Only the lines holding "Layout" are wanted. Copy every one from the records below.

(Saved entries)

+-------+

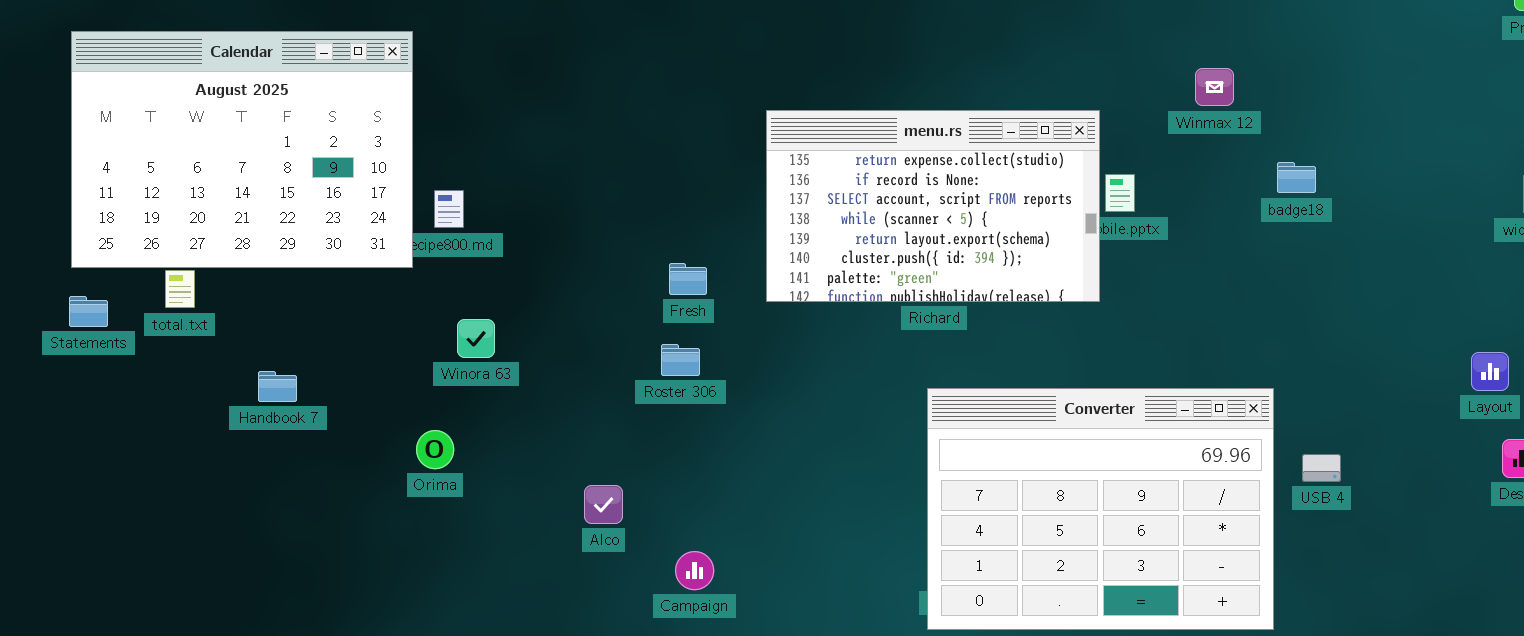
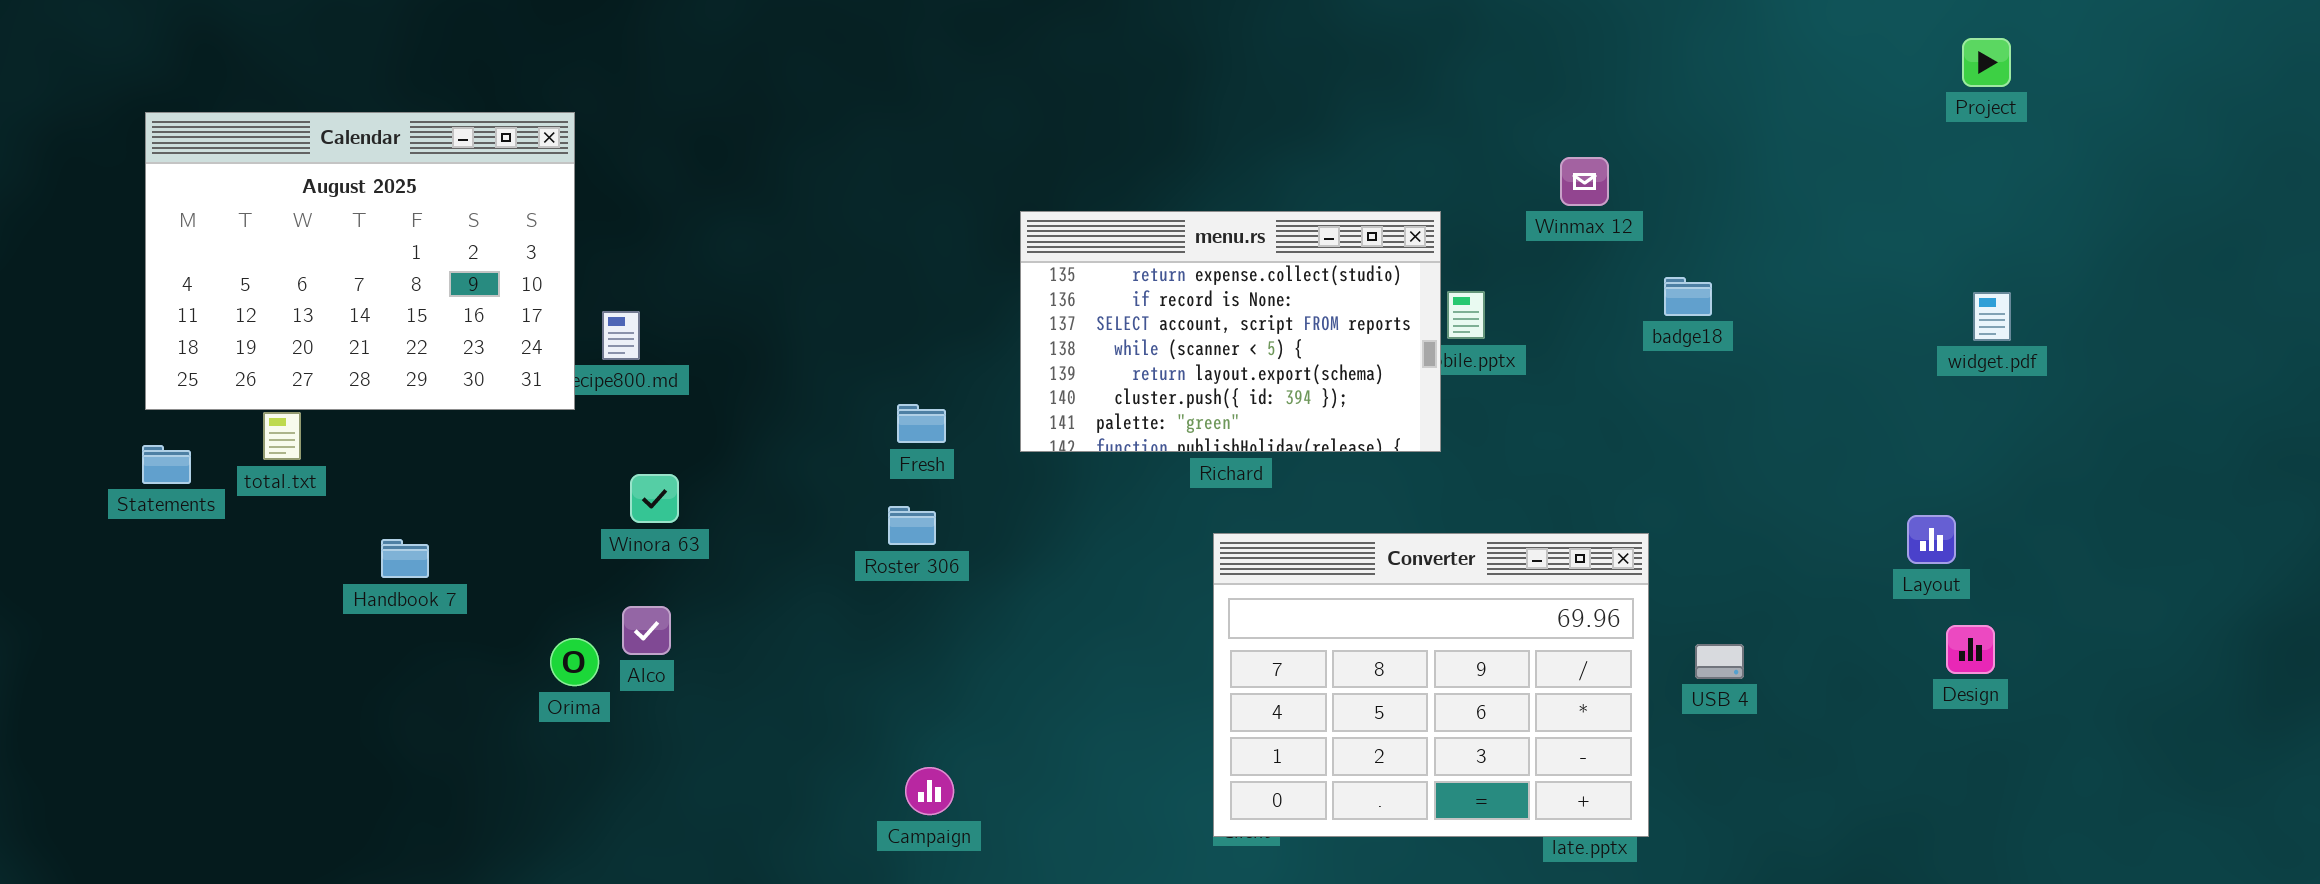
Converter: [927,388,1274,630] -> [1213,533,1649,837], moved
Orima: [416,430,454,469] -> [550,638,599,686], moved
Alco: [584,485,623,524] -> [622,606,671,655], moved

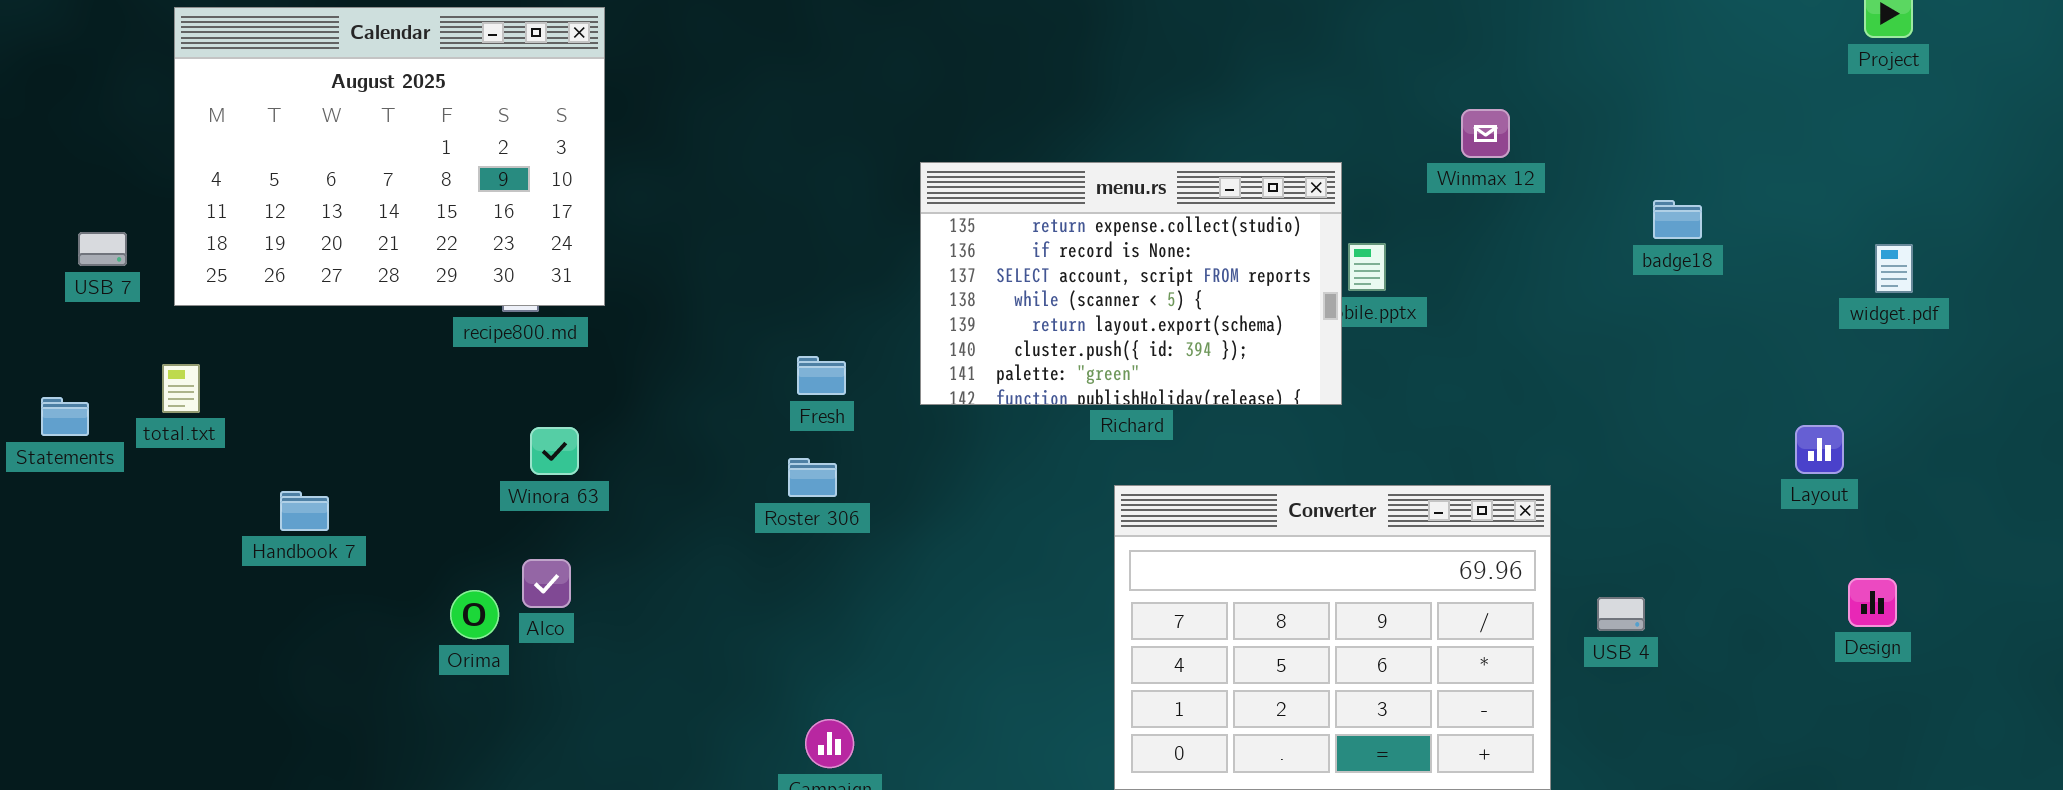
Calendar: [145,112,575,410] -> [174,7,605,306], moved
badge18: [1664,277,1712,316] -> [1653,200,1702,239], moved
Layout: [1907,515,1956,564] -> [1795,425,1844,474], moved

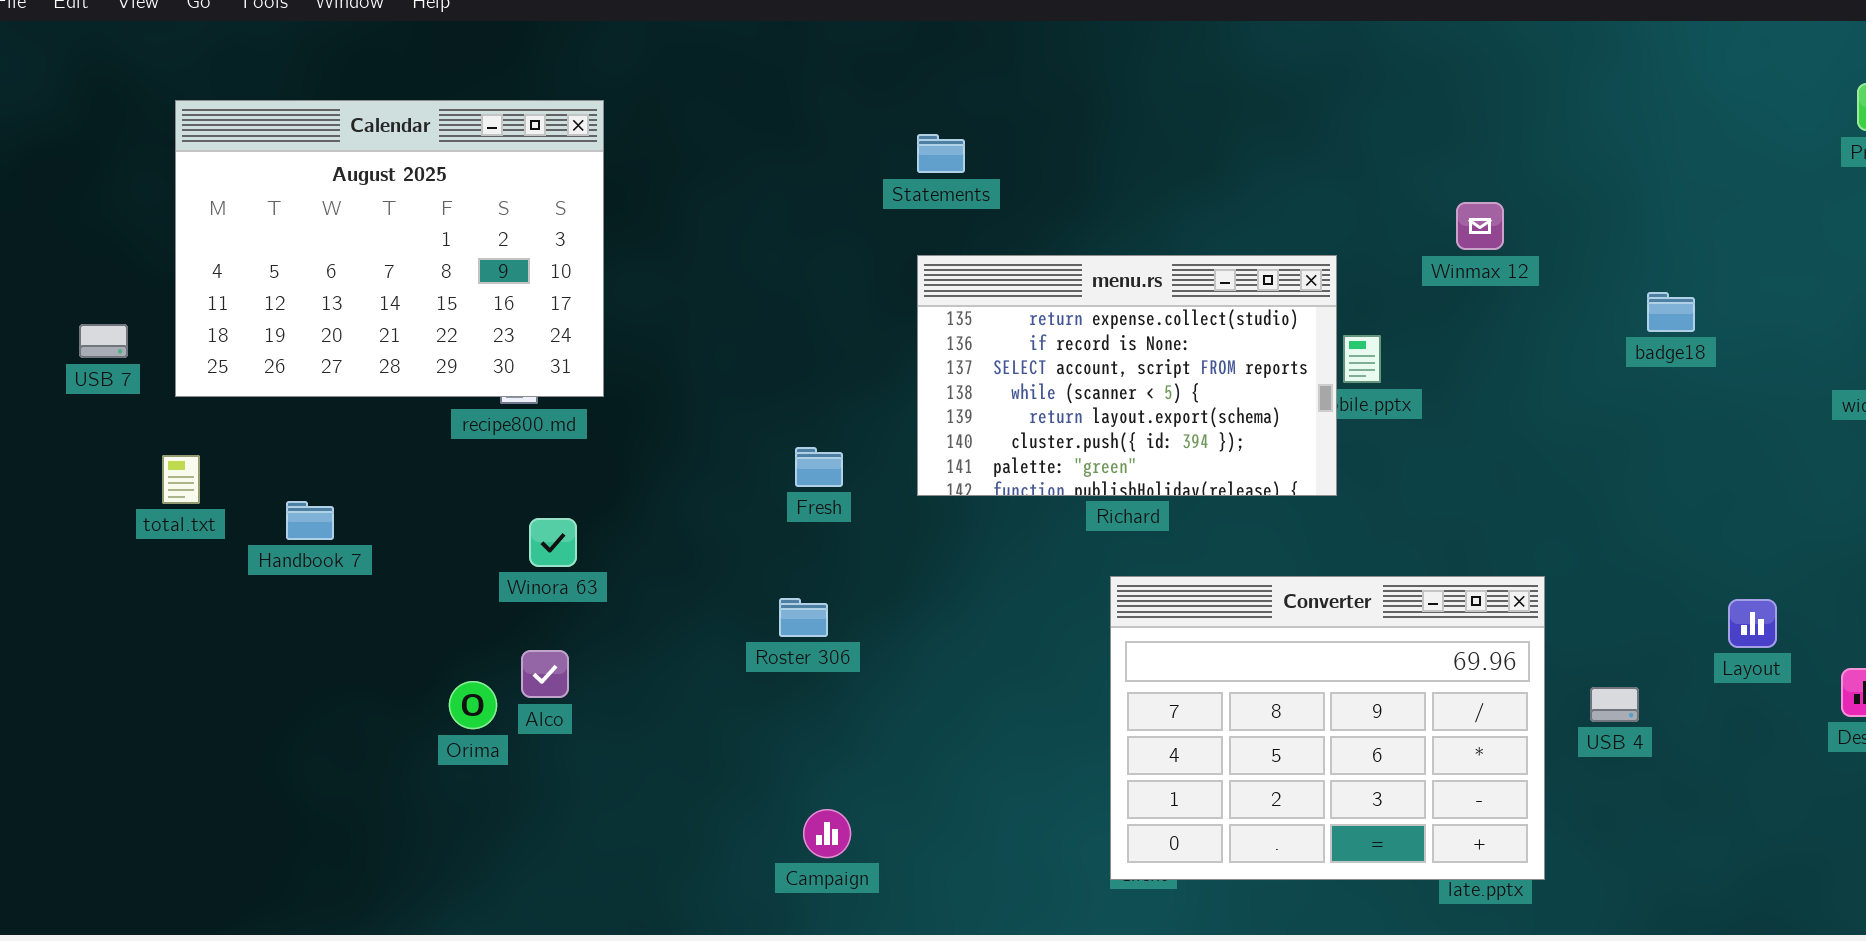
Statements: [41,397,89,436] -> [917,134,965,173], moved
Layout: [1795,425,1844,474] -> [1728,599,1777,648], moved
Roster 306: [788,458,837,497] -> [779,598,828,637], moved
Handbook 7: [280,491,329,531] -> [286,501,334,540], moved

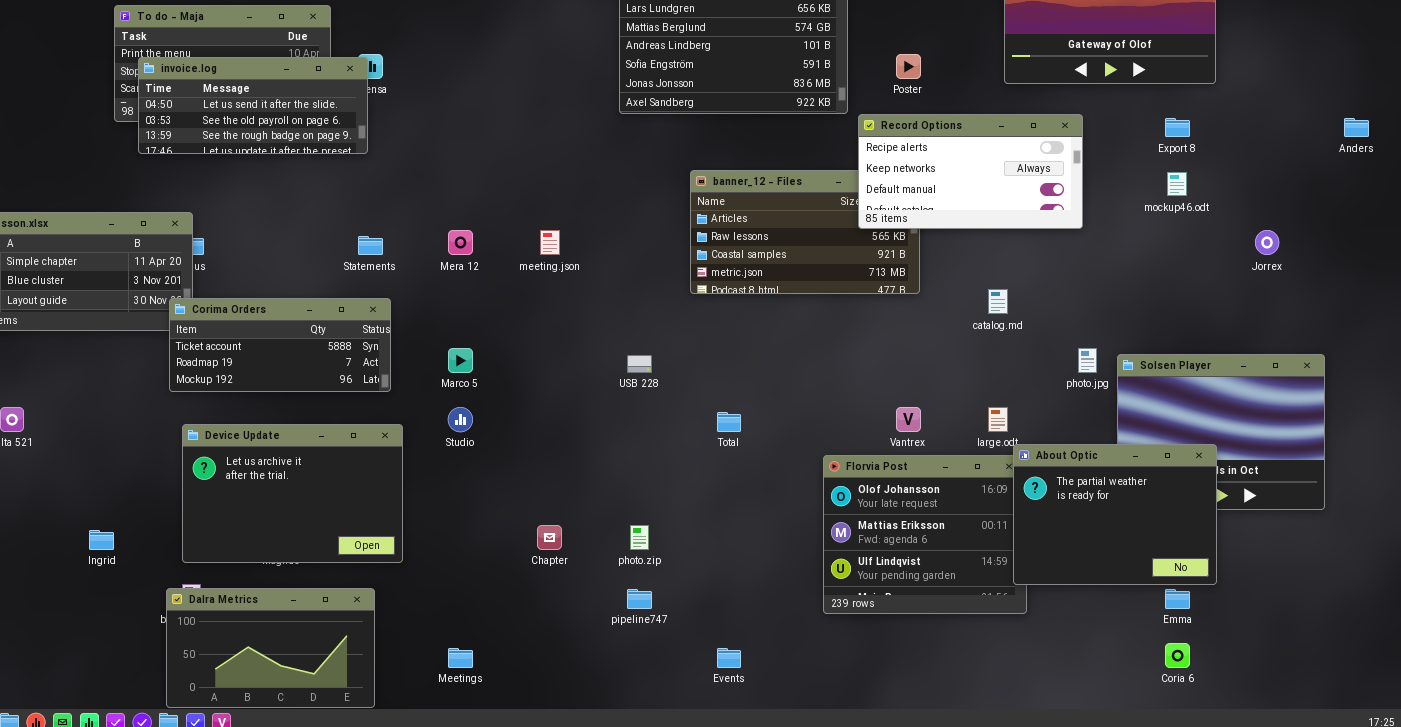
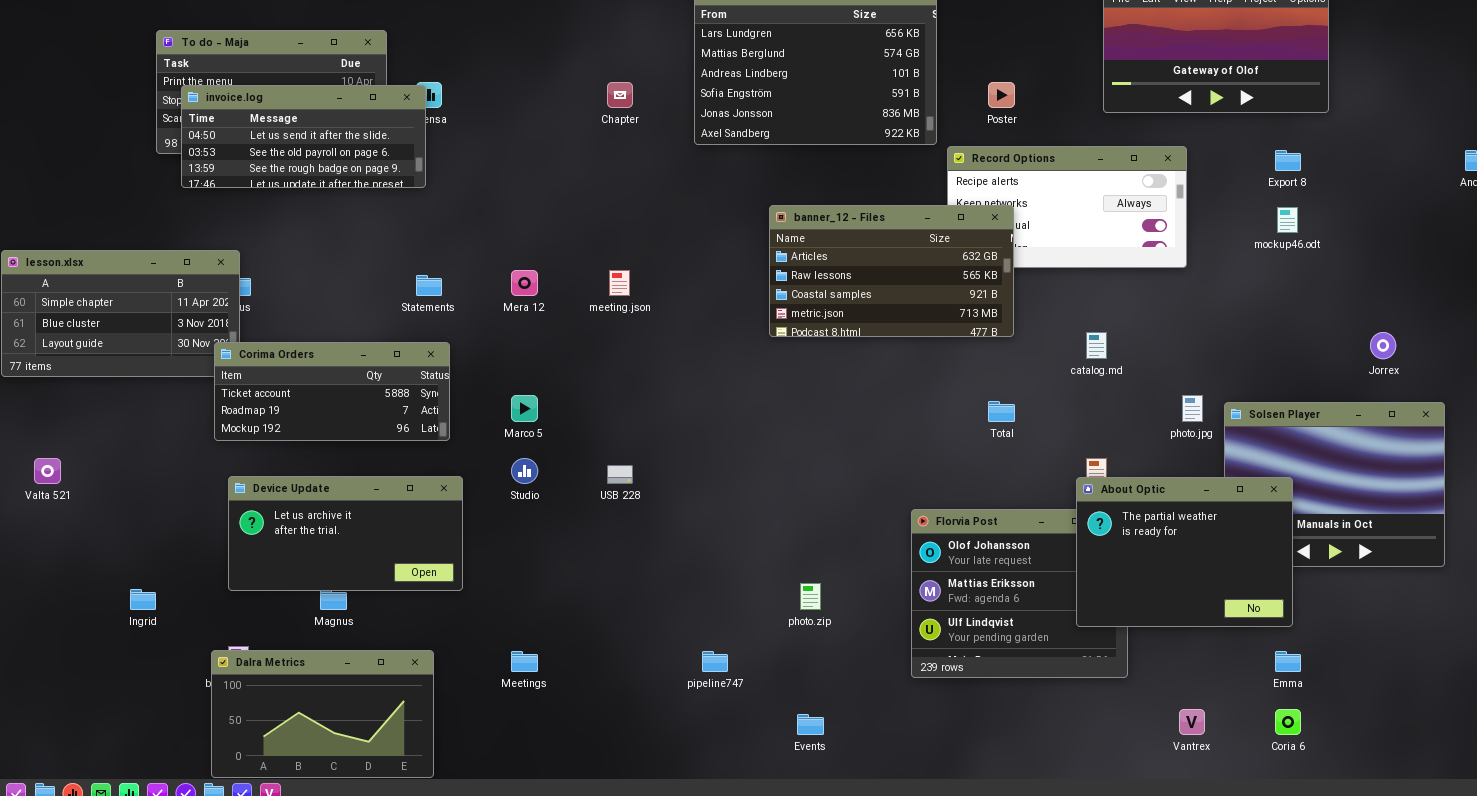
banner_12 - Files: [690,170,920,294] -> [769,205,1014,337], raised
Jorrex: [1255,230,1279,255] -> [1370,332,1396,359], moved
USB 228: [627,355,652,373] -> [607,465,633,484], moved
Vantrex: [896,407,921,432] -> [1179,709,1205,735], moved
Total: [717,412,741,432] -> [988,401,1015,422], moved
Device Update: [182,424,403,563] -> [228,476,463,591], resized
About Optic: [1013,444,1217,585] -> [1076,477,1293,627], moved
Chapter: [537,525,562,550] -> [607,82,633,108], moved
photo.zip: [630,525,649,550] -> [800,583,821,610], moved
Meetings: [448,648,473,668] -> [511,651,538,672], moved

+-------+

Task response:
Layout: [1907,515,1956,564] -> [1795,425,1844,474], moved
Layout: [1795,425,1844,474] -> [1728,599,1777,648], moved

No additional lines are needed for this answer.